### Records from a dataset
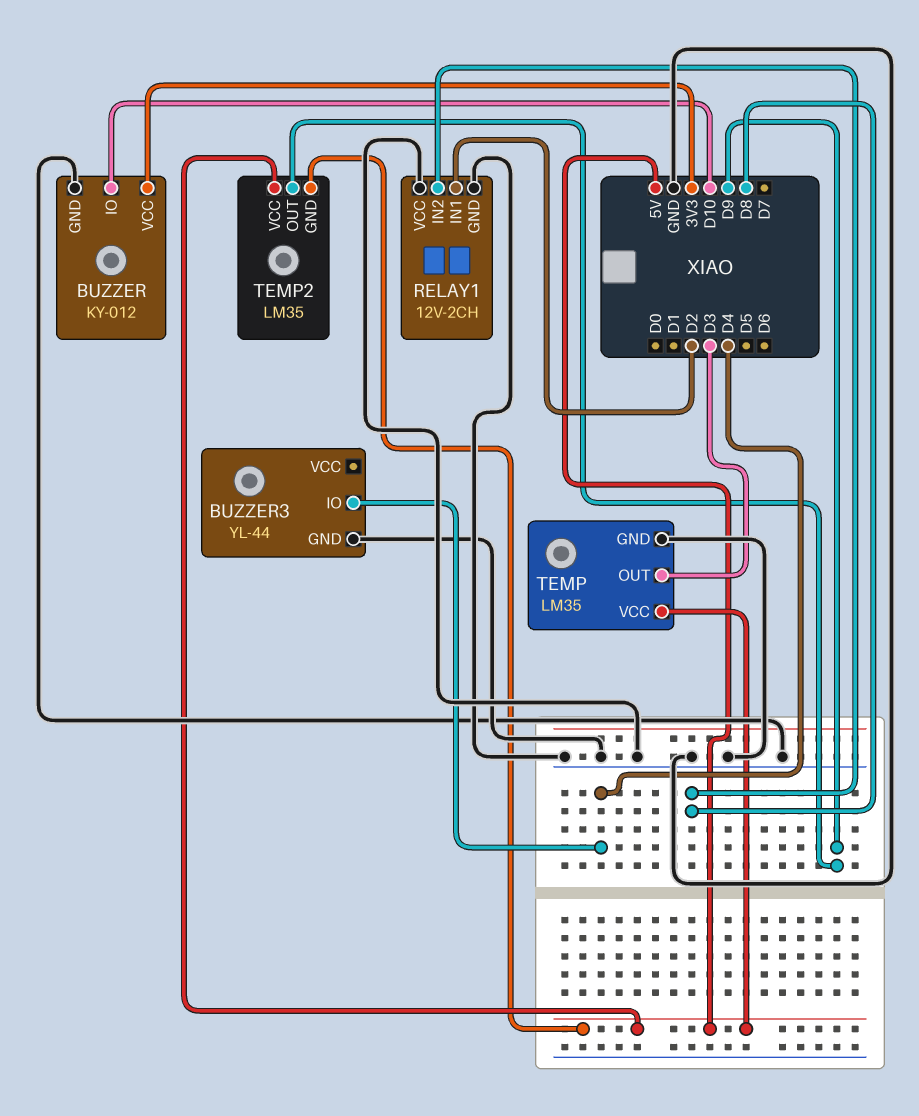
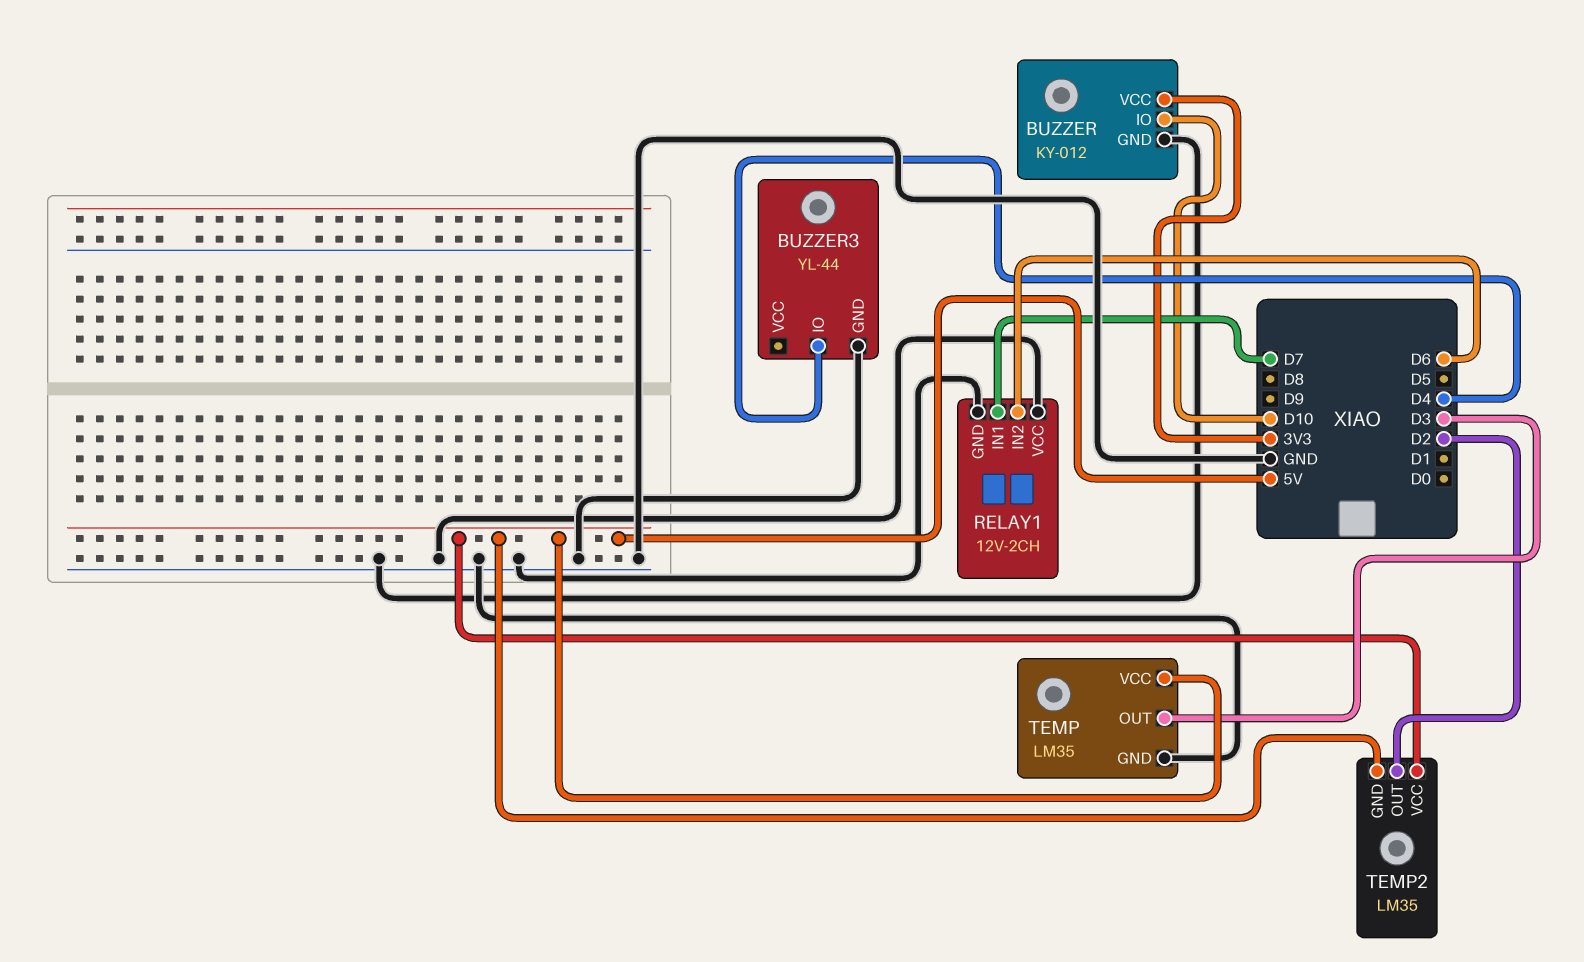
RELAY1 pin IN1: D2 -> D7
RELAY1 pin IN2: D8 -> D6
TEMP2 pin OUT: D9 -> D2

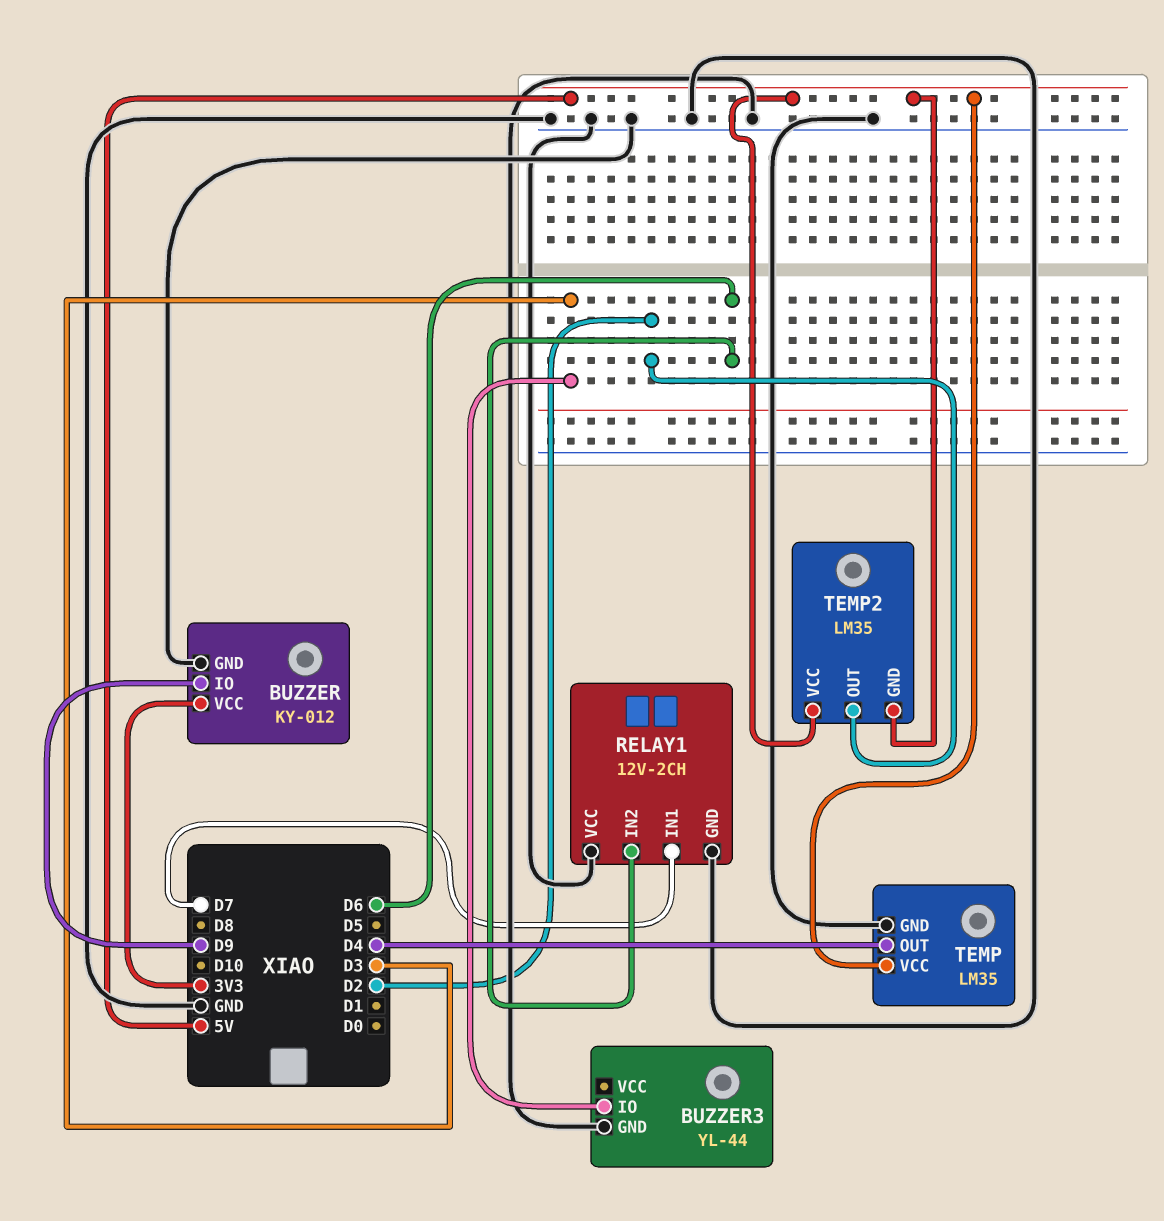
BUZZER pin IO: D10 -> D9
BUZZER3 pin IO: D4 -> D3
TEMP pin OUT: D3 -> D4

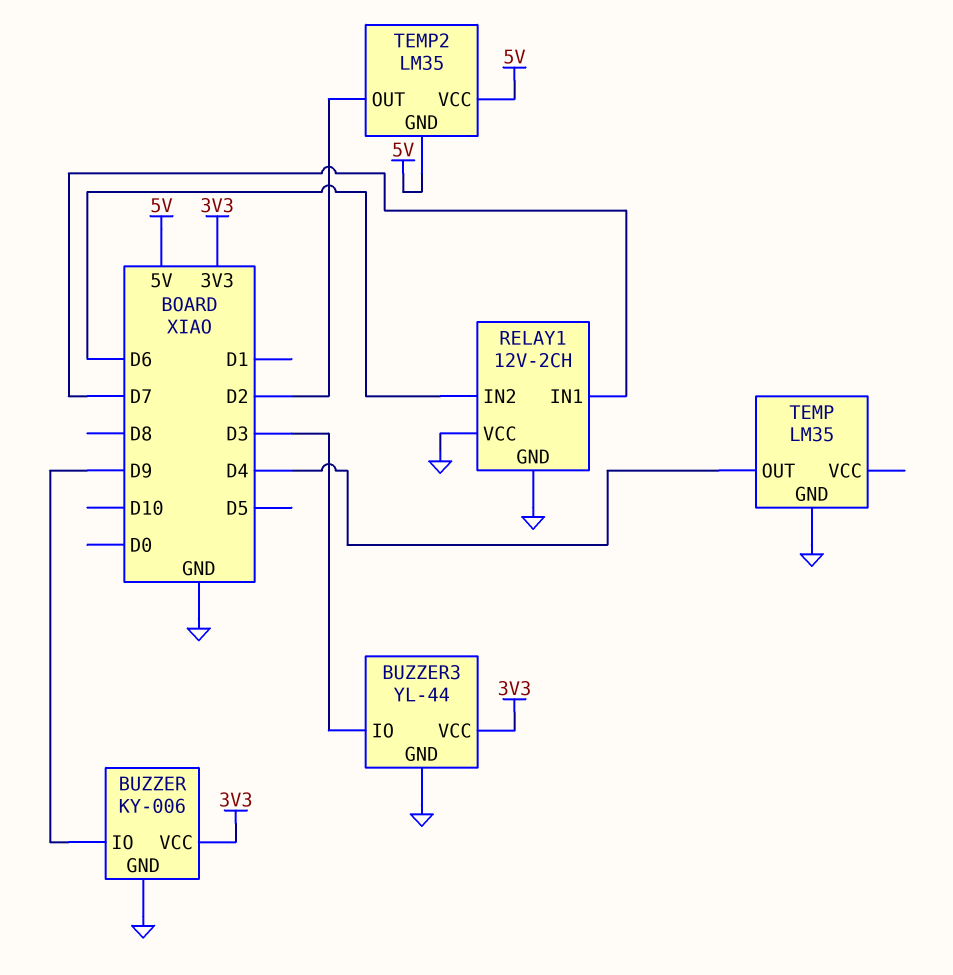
BUZZER: KY-012 -> KY-006
BUZZER3 pin VCC: none -> 3V3
TEMP pin VCC: 5V -> none

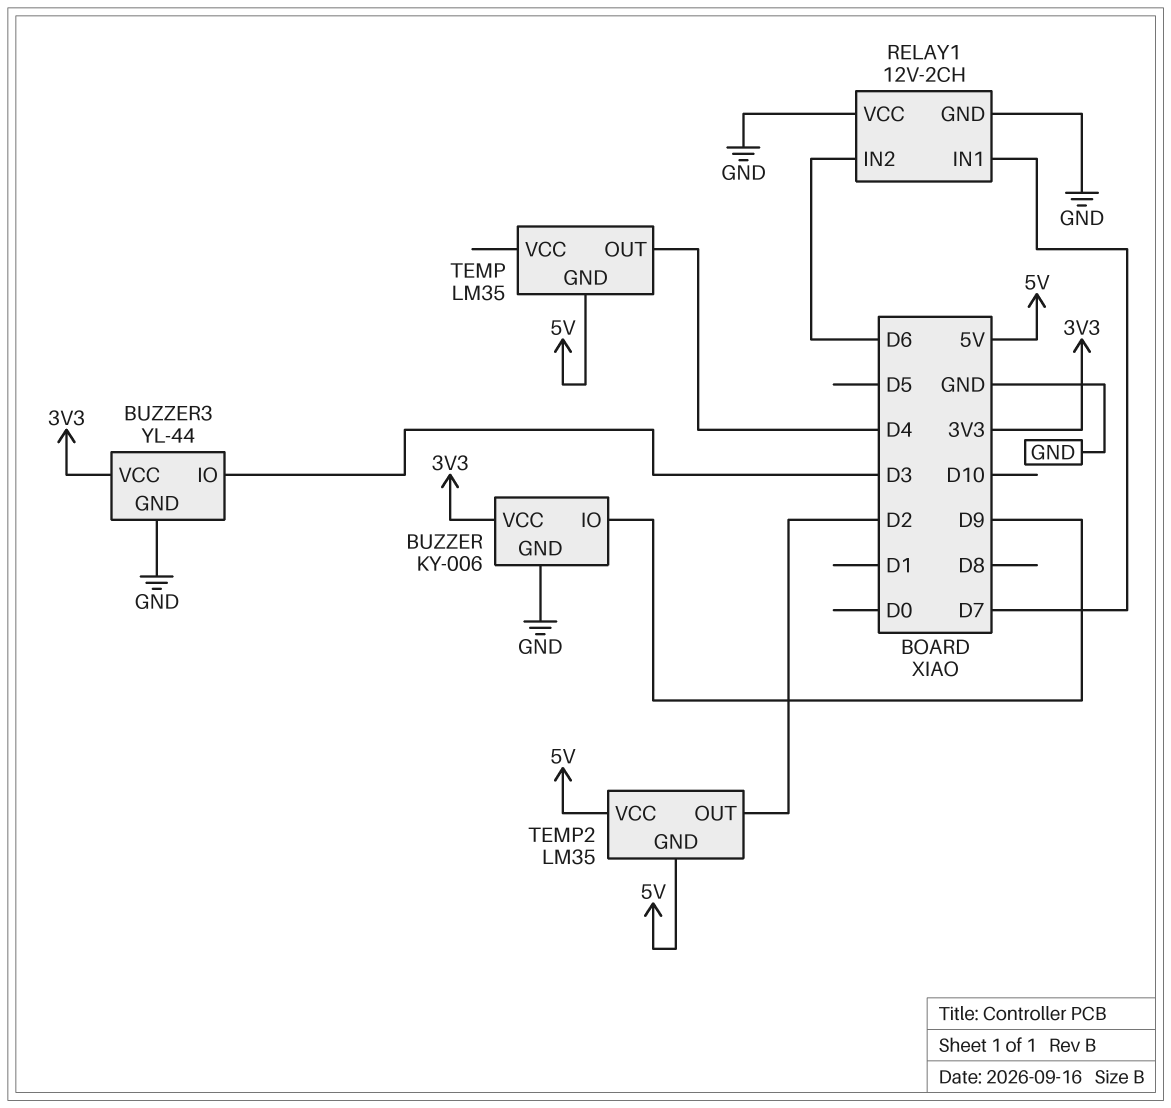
TEMP pin GND: GND -> 5V

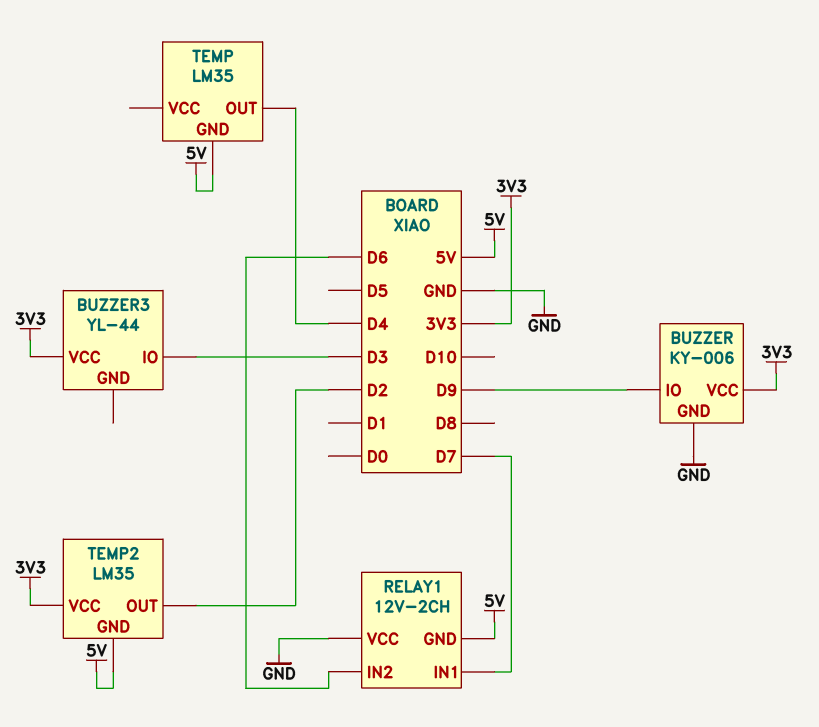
BUZZER3 pin GND: GND -> none
RELAY1 pin GND: GND -> 5V
TEMP2 pin VCC: 5V -> 3V3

### The problem
A faithful, complete copy of the entries is required, without the pictures.

### Answer box
RELAY1 pin IN1: D2 -> D7
RELAY1 pin IN2: D8 -> D6
TEMP2 pin OUT: D9 -> D2

BUZZER pin IO: D10 -> D9
BUZZER3 pin IO: D4 -> D3
TEMP pin OUT: D3 -> D4

BUZZER: KY-012 -> KY-006
BUZZER3 pin VCC: none -> 3V3
TEMP pin VCC: 5V -> none

TEMP pin GND: GND -> 5V

BUZZER3 pin GND: GND -> none
RELAY1 pin GND: GND -> 5V
TEMP2 pin VCC: 5V -> 3V3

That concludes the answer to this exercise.